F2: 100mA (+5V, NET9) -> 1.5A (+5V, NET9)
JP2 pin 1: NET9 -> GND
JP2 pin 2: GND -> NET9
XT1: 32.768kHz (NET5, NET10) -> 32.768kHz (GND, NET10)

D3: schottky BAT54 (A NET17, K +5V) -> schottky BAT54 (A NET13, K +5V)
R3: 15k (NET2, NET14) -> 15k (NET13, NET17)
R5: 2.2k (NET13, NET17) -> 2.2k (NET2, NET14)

== == ==

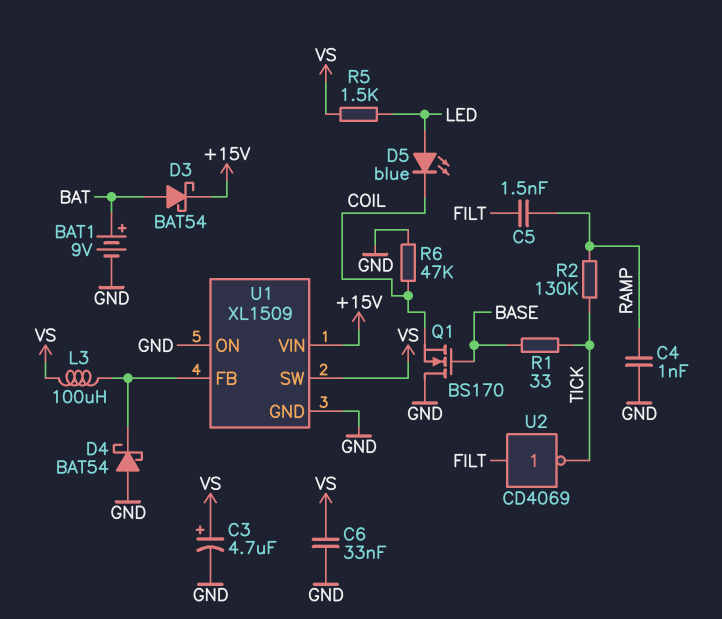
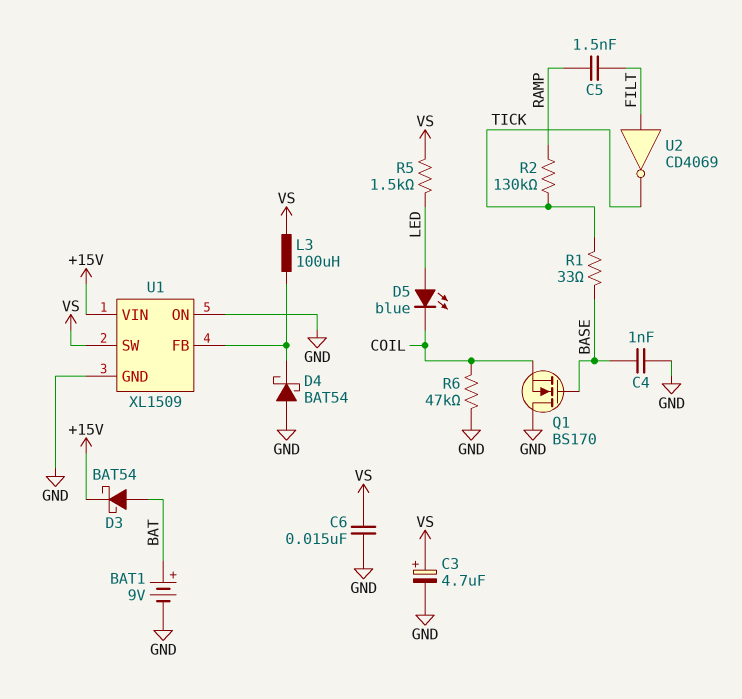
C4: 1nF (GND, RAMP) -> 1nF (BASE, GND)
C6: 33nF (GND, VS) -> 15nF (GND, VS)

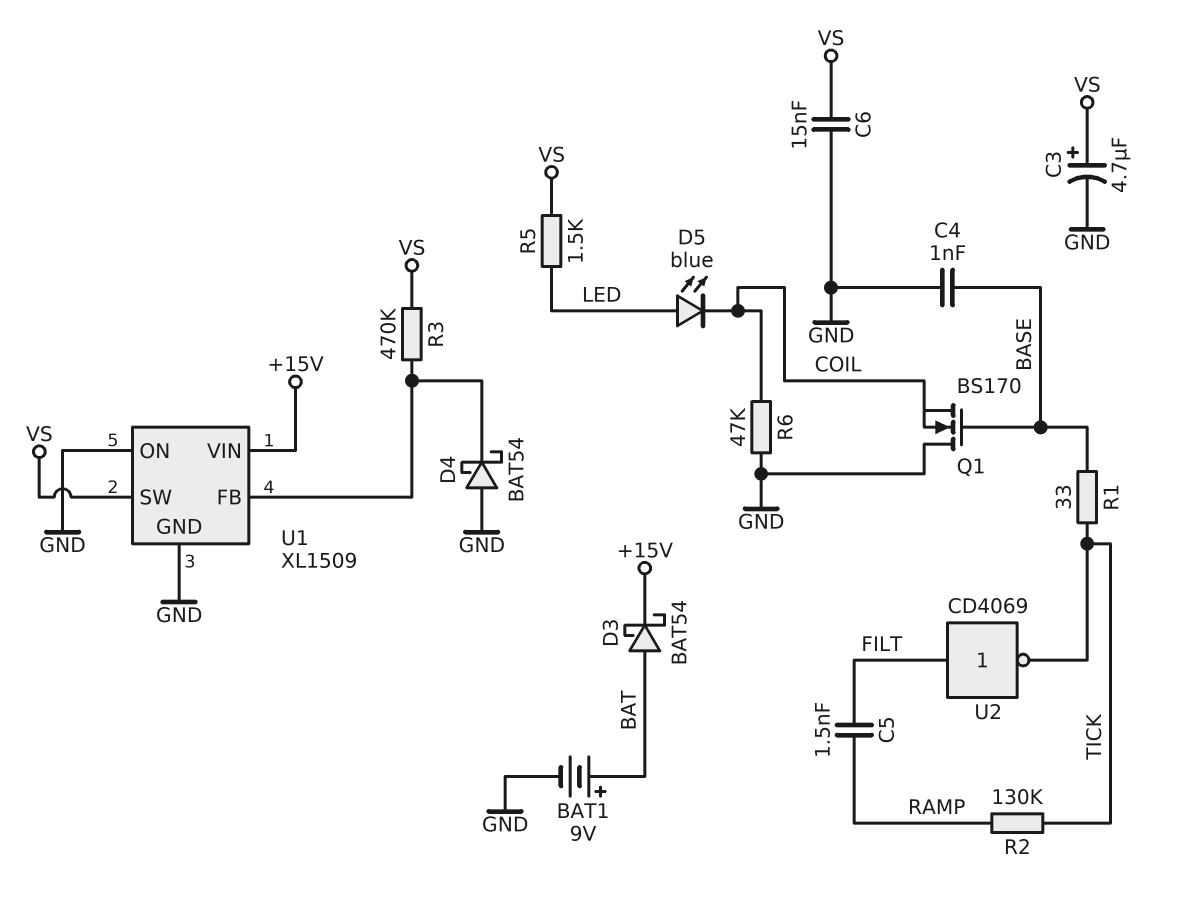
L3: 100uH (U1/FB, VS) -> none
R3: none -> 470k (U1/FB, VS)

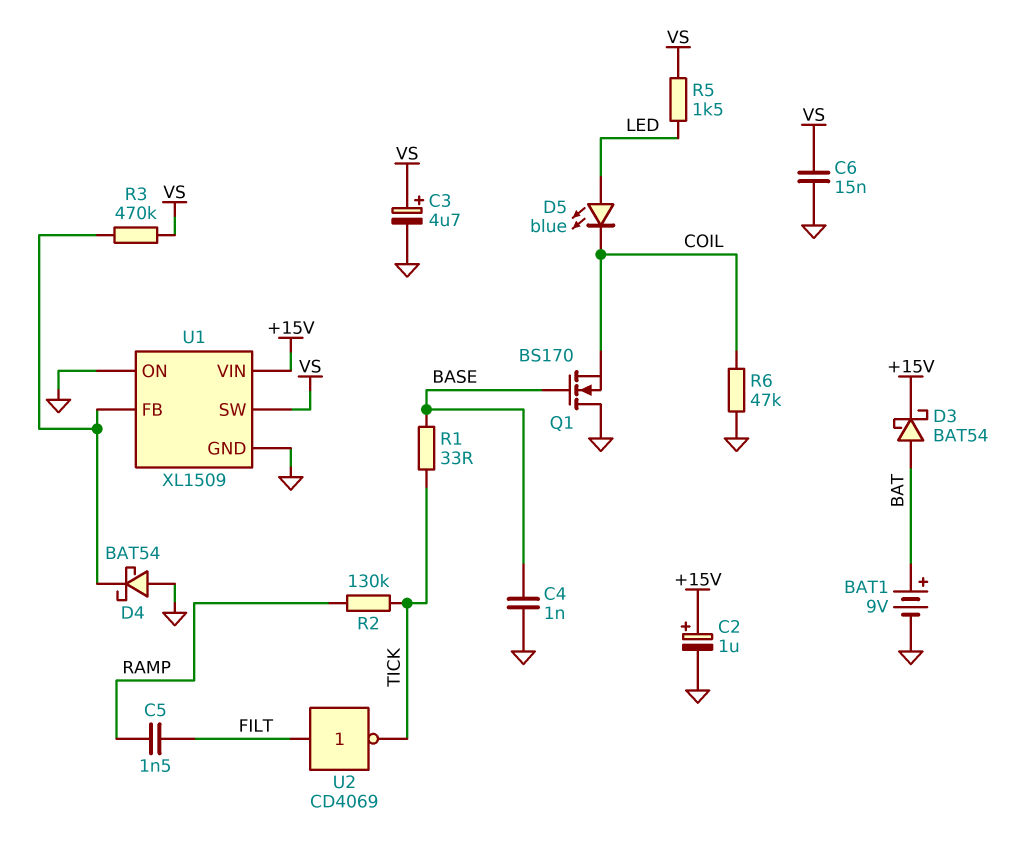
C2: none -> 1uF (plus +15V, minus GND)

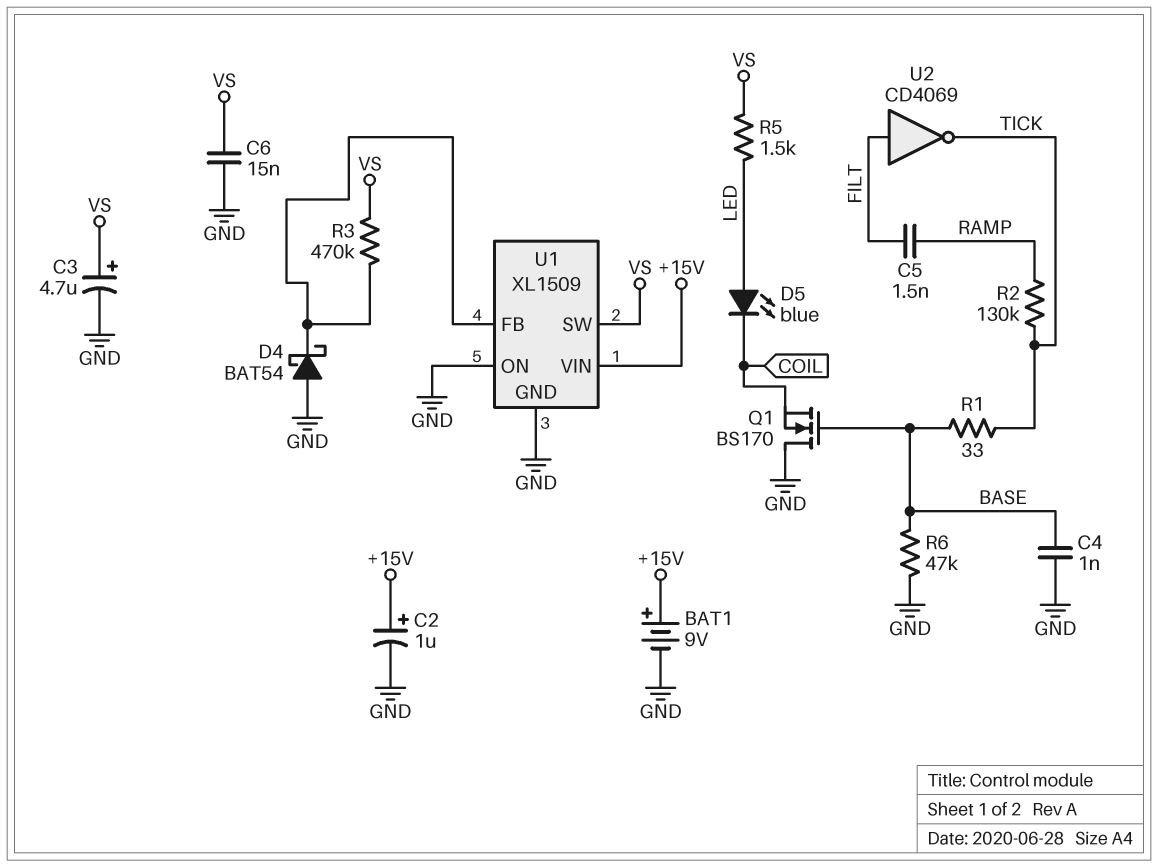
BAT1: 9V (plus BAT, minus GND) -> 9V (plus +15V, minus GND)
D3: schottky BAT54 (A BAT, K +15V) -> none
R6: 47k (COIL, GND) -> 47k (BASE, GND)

== == ==

GOAL OF THE EXERCISE
Considering only the material above, set down every line from the one with "D3: schottky BAT54 (A BAT, K +15V) -> none" to the one with "R6: 47k (COIL, GND) -> 47k (BASE, GND)", inclusive, exactly as written.

RESULT FOR THIS EXERCISE
D3: schottky BAT54 (A BAT, K +15V) -> none
R6: 47k (COIL, GND) -> 47k (BASE, GND)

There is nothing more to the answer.